__Task requirements__: Below are records; reproduce exactly the lines from the one that has "none -> cyan 1x2 brick [428,396,560,557]" through the one that has "none -> purple 1x1 brick [113,238,172,313]", ends included, and nothing more.

__Items from a dataset__:
------------------------------

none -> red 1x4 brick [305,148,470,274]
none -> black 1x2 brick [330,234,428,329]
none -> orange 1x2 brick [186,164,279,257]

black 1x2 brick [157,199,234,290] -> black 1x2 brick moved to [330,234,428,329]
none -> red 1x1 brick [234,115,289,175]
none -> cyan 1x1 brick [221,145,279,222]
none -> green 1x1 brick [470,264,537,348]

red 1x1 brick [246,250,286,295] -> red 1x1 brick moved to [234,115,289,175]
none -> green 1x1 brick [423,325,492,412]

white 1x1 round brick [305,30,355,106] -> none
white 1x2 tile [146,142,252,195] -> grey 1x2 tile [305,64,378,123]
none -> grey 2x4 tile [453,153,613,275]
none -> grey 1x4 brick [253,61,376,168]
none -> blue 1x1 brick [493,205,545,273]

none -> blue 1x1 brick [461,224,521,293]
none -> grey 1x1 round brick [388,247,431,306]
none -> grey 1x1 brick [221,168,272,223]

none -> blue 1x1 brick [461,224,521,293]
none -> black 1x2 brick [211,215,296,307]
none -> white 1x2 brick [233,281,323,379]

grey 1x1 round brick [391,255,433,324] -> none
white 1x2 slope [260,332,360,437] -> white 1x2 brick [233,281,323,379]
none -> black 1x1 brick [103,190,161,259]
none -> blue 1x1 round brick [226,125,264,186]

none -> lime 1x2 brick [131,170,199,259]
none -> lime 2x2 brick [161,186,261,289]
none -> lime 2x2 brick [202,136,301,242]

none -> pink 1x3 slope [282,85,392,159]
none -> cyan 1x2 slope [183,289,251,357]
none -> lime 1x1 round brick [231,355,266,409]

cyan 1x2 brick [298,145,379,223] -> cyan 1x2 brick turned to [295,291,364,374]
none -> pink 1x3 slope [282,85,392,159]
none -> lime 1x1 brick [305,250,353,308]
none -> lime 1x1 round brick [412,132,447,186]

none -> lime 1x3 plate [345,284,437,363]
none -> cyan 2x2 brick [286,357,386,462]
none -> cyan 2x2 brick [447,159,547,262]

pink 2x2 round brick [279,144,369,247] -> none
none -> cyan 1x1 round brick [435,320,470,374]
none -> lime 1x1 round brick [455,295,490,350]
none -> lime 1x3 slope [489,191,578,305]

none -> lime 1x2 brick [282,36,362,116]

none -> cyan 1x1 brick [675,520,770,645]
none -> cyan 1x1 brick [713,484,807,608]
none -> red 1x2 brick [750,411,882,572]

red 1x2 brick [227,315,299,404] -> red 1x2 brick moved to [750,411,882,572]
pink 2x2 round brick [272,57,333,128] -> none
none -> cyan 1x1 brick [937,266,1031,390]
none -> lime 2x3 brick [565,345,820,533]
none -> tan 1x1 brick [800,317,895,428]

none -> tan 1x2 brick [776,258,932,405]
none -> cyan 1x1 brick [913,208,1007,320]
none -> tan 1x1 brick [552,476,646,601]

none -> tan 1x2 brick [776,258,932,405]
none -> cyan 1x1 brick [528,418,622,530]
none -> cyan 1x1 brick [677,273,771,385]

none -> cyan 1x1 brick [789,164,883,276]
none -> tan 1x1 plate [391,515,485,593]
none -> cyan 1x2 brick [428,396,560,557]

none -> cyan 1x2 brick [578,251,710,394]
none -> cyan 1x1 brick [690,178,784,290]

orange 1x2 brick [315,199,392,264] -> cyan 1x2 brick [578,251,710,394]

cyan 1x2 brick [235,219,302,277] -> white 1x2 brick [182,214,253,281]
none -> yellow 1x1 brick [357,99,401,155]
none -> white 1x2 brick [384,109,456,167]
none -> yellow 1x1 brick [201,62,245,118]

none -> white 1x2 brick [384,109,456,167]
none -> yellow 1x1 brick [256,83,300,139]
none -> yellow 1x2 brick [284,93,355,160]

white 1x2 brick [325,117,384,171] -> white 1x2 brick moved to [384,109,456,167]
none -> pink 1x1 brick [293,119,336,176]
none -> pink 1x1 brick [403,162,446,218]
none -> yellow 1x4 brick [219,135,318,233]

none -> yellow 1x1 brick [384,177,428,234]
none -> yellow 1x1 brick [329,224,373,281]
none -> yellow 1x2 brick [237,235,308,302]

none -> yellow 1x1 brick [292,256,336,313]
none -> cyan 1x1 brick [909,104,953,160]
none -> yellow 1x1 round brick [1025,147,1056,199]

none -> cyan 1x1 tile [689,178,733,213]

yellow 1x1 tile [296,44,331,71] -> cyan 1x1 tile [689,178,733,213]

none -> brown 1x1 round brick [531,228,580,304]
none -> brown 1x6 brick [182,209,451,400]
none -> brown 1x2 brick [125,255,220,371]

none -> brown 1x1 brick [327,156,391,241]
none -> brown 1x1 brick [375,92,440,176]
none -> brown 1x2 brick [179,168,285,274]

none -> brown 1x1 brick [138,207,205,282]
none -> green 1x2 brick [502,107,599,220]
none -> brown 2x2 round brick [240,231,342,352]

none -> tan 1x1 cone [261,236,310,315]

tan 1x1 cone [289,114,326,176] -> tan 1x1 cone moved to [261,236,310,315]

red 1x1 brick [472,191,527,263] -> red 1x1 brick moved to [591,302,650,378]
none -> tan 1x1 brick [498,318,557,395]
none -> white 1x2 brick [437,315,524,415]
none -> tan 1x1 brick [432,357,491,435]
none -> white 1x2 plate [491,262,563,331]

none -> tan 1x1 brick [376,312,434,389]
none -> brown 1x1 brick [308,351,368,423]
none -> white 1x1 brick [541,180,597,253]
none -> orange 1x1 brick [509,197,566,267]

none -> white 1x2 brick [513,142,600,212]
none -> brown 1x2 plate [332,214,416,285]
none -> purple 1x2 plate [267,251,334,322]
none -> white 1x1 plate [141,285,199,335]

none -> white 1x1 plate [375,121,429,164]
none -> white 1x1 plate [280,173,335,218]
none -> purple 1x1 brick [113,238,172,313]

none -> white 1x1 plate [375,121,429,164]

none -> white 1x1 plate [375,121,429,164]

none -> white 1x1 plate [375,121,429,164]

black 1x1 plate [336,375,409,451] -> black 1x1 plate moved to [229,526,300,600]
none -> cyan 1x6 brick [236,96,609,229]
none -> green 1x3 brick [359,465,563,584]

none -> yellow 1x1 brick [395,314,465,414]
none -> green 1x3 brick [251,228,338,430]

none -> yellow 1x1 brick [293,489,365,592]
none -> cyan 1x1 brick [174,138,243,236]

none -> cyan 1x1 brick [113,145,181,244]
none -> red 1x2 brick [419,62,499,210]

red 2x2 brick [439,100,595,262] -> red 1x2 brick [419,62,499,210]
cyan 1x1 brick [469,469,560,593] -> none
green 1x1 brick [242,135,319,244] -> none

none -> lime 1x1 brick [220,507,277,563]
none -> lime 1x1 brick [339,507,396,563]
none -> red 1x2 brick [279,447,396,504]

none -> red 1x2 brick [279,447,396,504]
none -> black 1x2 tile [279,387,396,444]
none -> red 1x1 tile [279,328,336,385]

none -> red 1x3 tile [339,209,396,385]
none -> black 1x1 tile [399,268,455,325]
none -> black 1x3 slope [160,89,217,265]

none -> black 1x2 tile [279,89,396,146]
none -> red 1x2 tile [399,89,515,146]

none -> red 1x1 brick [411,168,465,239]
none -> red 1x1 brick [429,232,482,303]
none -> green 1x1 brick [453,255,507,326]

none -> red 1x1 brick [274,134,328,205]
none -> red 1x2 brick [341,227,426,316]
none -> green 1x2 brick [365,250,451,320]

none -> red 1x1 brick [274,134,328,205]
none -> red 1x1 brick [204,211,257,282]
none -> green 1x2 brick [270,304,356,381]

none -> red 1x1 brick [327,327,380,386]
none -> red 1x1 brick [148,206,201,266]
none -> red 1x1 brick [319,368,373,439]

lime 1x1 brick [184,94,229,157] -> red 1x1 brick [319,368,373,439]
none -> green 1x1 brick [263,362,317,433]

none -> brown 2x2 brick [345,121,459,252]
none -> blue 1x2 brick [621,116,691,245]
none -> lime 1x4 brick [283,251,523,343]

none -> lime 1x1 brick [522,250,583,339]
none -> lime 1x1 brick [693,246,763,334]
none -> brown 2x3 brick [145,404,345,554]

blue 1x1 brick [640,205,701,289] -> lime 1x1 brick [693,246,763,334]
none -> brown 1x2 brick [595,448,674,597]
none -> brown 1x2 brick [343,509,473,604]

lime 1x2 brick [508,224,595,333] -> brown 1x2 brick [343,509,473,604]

------------------------------

__Your solution__:
none -> cyan 1x2 brick [428,396,560,557]

none -> cyan 1x2 brick [578,251,710,394]
none -> cyan 1x1 brick [690,178,784,290]

orange 1x2 brick [315,199,392,264] -> cyan 1x2 brick [578,251,710,394]

cyan 1x2 brick [235,219,302,277] -> white 1x2 brick [182,214,253,281]
none -> yellow 1x1 brick [357,99,401,155]
none -> white 1x2 brick [384,109,456,167]
none -> yellow 1x1 brick [201,62,245,118]

none -> white 1x2 brick [384,109,456,167]
none -> yellow 1x1 brick [256,83,300,139]
none -> yellow 1x2 brick [284,93,355,160]

white 1x2 brick [325,117,384,171] -> white 1x2 brick moved to [384,109,456,167]
none -> pink 1x1 brick [293,119,336,176]
none -> pink 1x1 brick [403,162,446,218]
none -> yellow 1x4 brick [219,135,318,233]

none -> yellow 1x1 brick [384,177,428,234]
none -> yellow 1x1 brick [329,224,373,281]
none -> yellow 1x2 brick [237,235,308,302]

none -> yellow 1x1 brick [292,256,336,313]
none -> cyan 1x1 brick [909,104,953,160]
none -> yellow 1x1 round brick [1025,147,1056,199]

none -> cyan 1x1 tile [689,178,733,213]

yellow 1x1 tile [296,44,331,71] -> cyan 1x1 tile [689,178,733,213]

none -> brown 1x1 round brick [531,228,580,304]
none -> brown 1x6 brick [182,209,451,400]
none -> brown 1x2 brick [125,255,220,371]

none -> brown 1x1 brick [327,156,391,241]
none -> brown 1x1 brick [375,92,440,176]
none -> brown 1x2 brick [179,168,285,274]

none -> brown 1x1 brick [138,207,205,282]
none -> green 1x2 brick [502,107,599,220]
none -> brown 2x2 round brick [240,231,342,352]

none -> tan 1x1 cone [261,236,310,315]

tan 1x1 cone [289,114,326,176] -> tan 1x1 cone moved to [261,236,310,315]

red 1x1 brick [472,191,527,263] -> red 1x1 brick moved to [591,302,650,378]
none -> tan 1x1 brick [498,318,557,395]
none -> white 1x2 brick [437,315,524,415]
none -> tan 1x1 brick [432,357,491,435]
none -> white 1x2 plate [491,262,563,331]

none -> tan 1x1 brick [376,312,434,389]
none -> brown 1x1 brick [308,351,368,423]
none -> white 1x1 brick [541,180,597,253]
none -> orange 1x1 brick [509,197,566,267]

none -> white 1x2 brick [513,142,600,212]
none -> brown 1x2 plate [332,214,416,285]
none -> purple 1x2 plate [267,251,334,322]
none -> white 1x1 plate [141,285,199,335]

none -> white 1x1 plate [375,121,429,164]
none -> white 1x1 plate [280,173,335,218]
none -> purple 1x1 brick [113,238,172,313]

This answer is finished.